▶ _THE PROBLEM_
This exercise asks for an exact copy of every entry below, with pictures omitted.

▶ _RECORDS FOR THIS TASK_
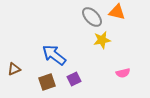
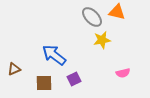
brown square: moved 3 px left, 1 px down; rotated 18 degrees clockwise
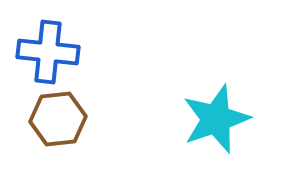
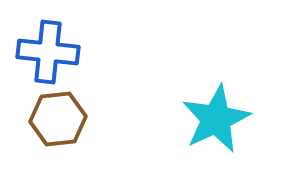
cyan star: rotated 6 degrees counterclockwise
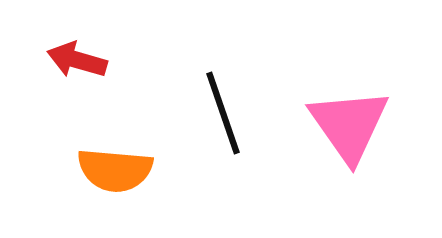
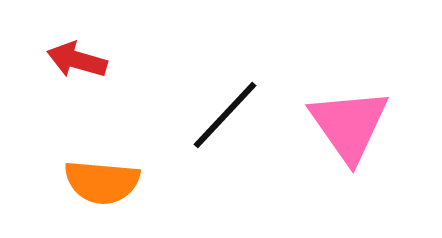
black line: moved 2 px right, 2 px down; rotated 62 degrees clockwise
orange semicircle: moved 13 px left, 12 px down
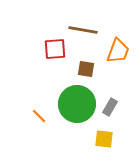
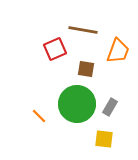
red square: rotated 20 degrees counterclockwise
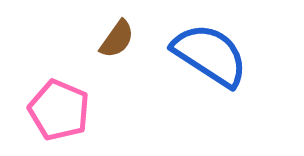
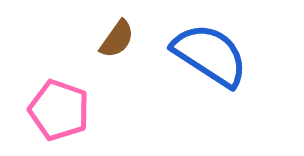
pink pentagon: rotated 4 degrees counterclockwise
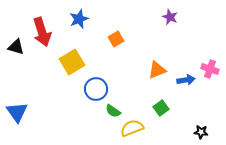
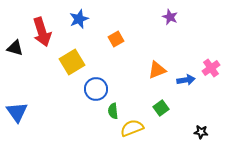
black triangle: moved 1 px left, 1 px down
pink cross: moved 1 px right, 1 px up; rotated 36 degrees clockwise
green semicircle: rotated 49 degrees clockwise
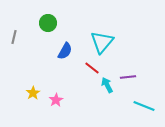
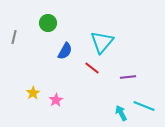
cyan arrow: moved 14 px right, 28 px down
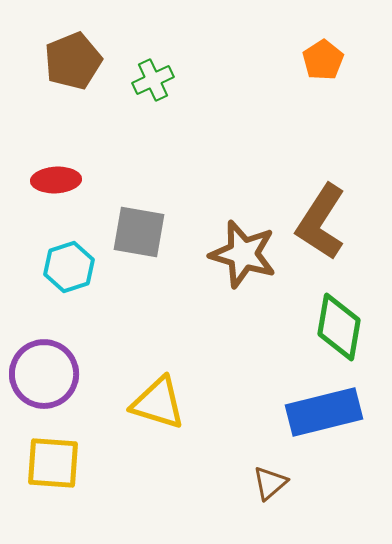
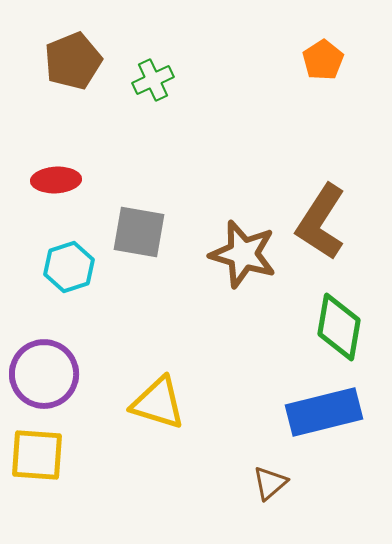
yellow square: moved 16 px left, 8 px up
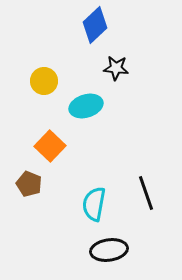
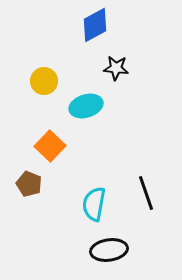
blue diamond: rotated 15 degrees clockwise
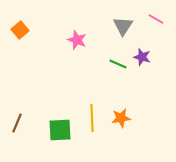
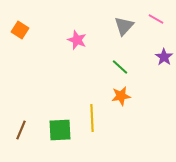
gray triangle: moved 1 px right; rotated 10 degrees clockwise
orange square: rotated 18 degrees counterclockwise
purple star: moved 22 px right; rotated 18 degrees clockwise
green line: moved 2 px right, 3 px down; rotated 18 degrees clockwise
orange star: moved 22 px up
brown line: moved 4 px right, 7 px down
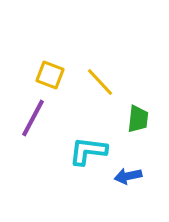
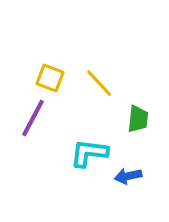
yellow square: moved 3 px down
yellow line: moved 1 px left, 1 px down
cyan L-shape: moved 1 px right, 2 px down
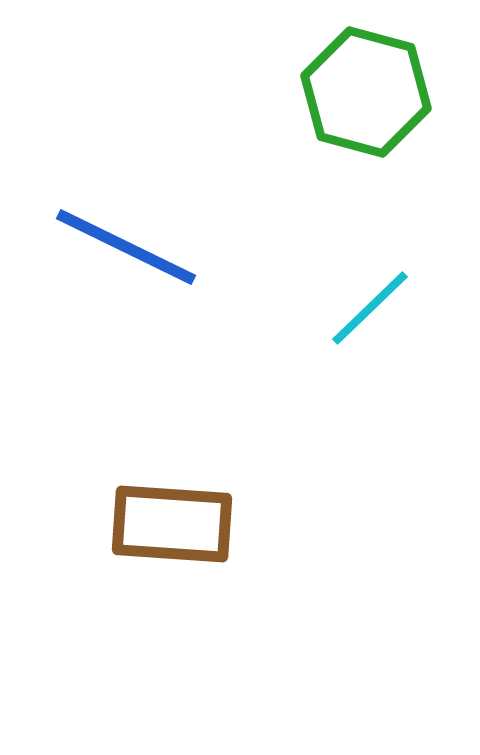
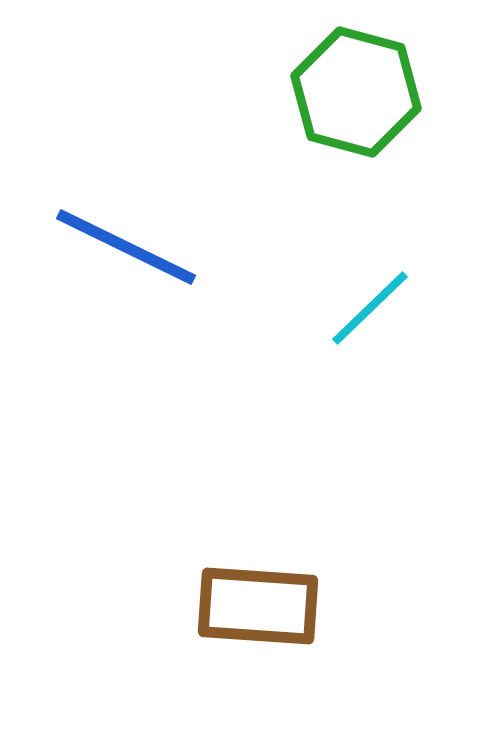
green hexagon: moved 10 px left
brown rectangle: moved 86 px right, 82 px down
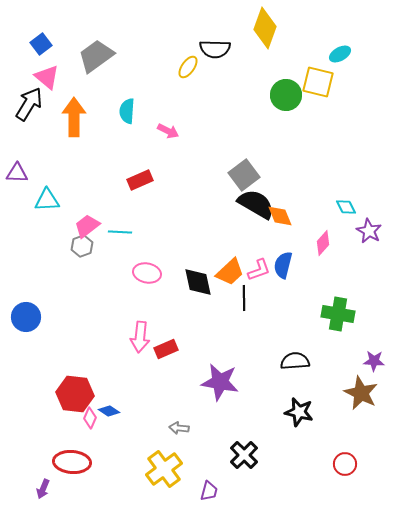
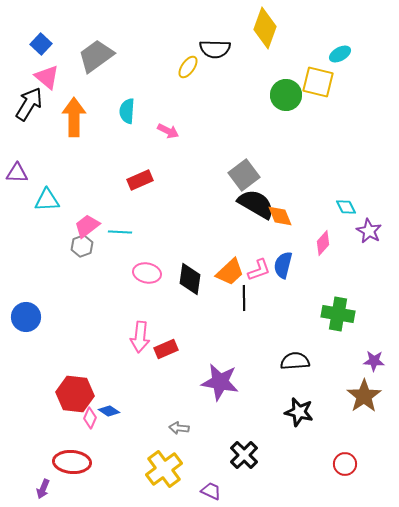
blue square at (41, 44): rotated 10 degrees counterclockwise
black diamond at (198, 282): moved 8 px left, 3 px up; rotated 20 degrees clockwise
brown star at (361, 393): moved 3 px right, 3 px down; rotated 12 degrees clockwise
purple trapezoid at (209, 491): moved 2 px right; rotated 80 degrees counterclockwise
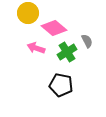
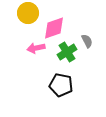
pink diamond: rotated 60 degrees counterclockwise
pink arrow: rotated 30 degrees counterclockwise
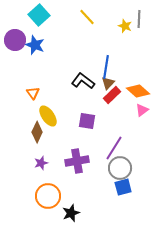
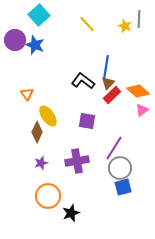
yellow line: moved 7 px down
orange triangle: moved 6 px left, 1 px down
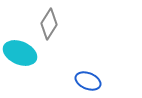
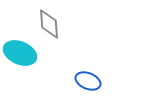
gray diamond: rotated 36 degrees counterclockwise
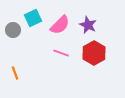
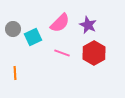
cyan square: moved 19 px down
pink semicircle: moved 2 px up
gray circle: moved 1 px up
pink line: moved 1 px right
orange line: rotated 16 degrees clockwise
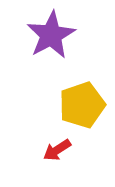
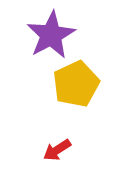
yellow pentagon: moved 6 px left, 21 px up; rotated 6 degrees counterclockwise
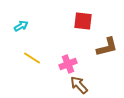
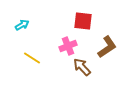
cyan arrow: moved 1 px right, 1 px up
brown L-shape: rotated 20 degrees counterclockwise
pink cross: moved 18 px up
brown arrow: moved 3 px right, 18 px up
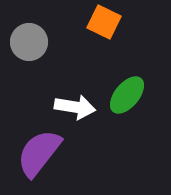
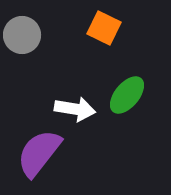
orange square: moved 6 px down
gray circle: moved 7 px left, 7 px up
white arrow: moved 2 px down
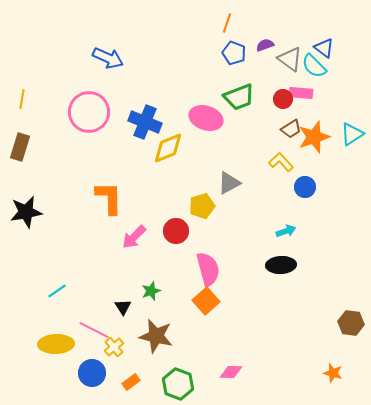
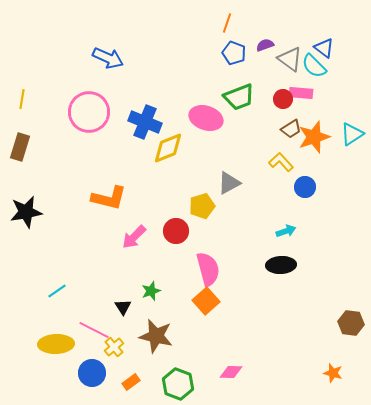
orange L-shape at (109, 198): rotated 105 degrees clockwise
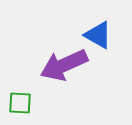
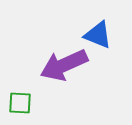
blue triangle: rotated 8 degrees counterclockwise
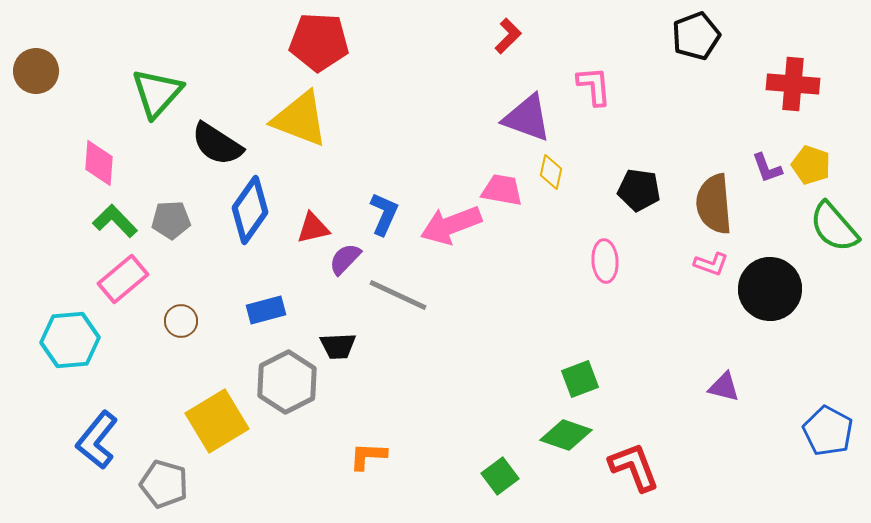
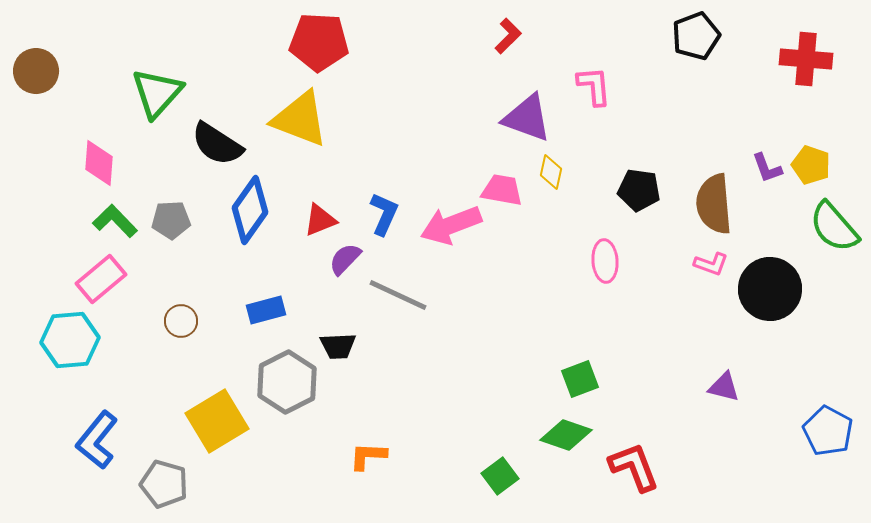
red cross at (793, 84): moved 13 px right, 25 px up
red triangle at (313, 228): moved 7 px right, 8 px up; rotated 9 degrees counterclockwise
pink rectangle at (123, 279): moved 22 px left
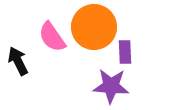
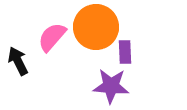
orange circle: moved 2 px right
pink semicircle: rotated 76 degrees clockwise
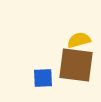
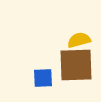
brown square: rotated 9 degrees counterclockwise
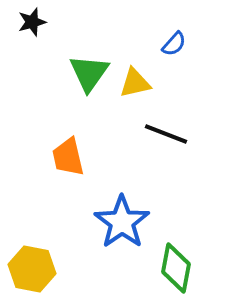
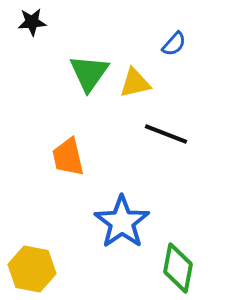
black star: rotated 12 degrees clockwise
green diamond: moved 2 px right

▶ _WRITTEN ANSWER_
brown square: moved 3 px left, 1 px down; rotated 18 degrees clockwise
cyan star: rotated 6 degrees counterclockwise
black line: moved 2 px right, 2 px down; rotated 62 degrees clockwise
orange semicircle: moved 13 px left, 12 px down
red square: rotated 20 degrees counterclockwise
pink pentagon: rotated 4 degrees counterclockwise
black triangle: moved 1 px left, 1 px down
pink cross: moved 1 px right, 1 px up; rotated 36 degrees clockwise
green semicircle: rotated 49 degrees clockwise
cyan arrow: moved 14 px right, 28 px down
yellow square: moved 16 px left, 8 px up
blue diamond: rotated 15 degrees clockwise
gray triangle: moved 1 px right; rotated 10 degrees clockwise
orange square: rotated 18 degrees counterclockwise
purple star: moved 22 px right; rotated 18 degrees clockwise
green line: moved 2 px right, 3 px down; rotated 18 degrees clockwise
orange star: moved 22 px up
brown line: moved 4 px right, 7 px down
yellow square: moved 3 px down
yellow line: moved 1 px left, 1 px down
cyan L-shape: moved 1 px right, 2 px down
green hexagon: moved 10 px left
brown rectangle: moved 86 px right, 82 px down
blue square at (41, 44): rotated 10 degrees counterclockwise
black diamond at (198, 282): moved 8 px left, 3 px up; rotated 20 degrees clockwise
brown star at (361, 393): moved 3 px right, 3 px down; rotated 12 degrees clockwise
purple trapezoid at (209, 491): moved 2 px right; rotated 80 degrees counterclockwise
pink diamond: rotated 60 degrees counterclockwise
pink arrow: rotated 30 degrees counterclockwise
yellow line: moved 7 px down
orange triangle: moved 6 px left, 1 px down
gray diamond: rotated 36 degrees counterclockwise
cyan square: moved 19 px down
pink semicircle: moved 2 px up
gray circle: moved 1 px up
pink line: moved 1 px right
orange line: rotated 16 degrees clockwise
yellow pentagon: moved 6 px left, 21 px up; rotated 6 degrees counterclockwise
cyan arrow: moved 1 px right, 1 px up
brown L-shape: rotated 20 degrees counterclockwise
pink cross: moved 18 px up
brown arrow: moved 3 px right, 18 px up
orange square: moved 6 px down
gray circle: moved 7 px left, 7 px up
white arrow: moved 2 px down
orange L-shape at (109, 198): rotated 105 degrees clockwise
blue triangle: rotated 8 degrees counterclockwise
red cross at (793, 84): moved 13 px right, 25 px up
red triangle at (313, 228): moved 7 px right, 8 px up; rotated 9 degrees counterclockwise
pink rectangle at (123, 279): moved 22 px left
orange circle: moved 2 px right
pink semicircle: rotated 76 degrees clockwise
brown square: rotated 9 degrees counterclockwise
black star: rotated 12 degrees clockwise
green diamond: moved 2 px right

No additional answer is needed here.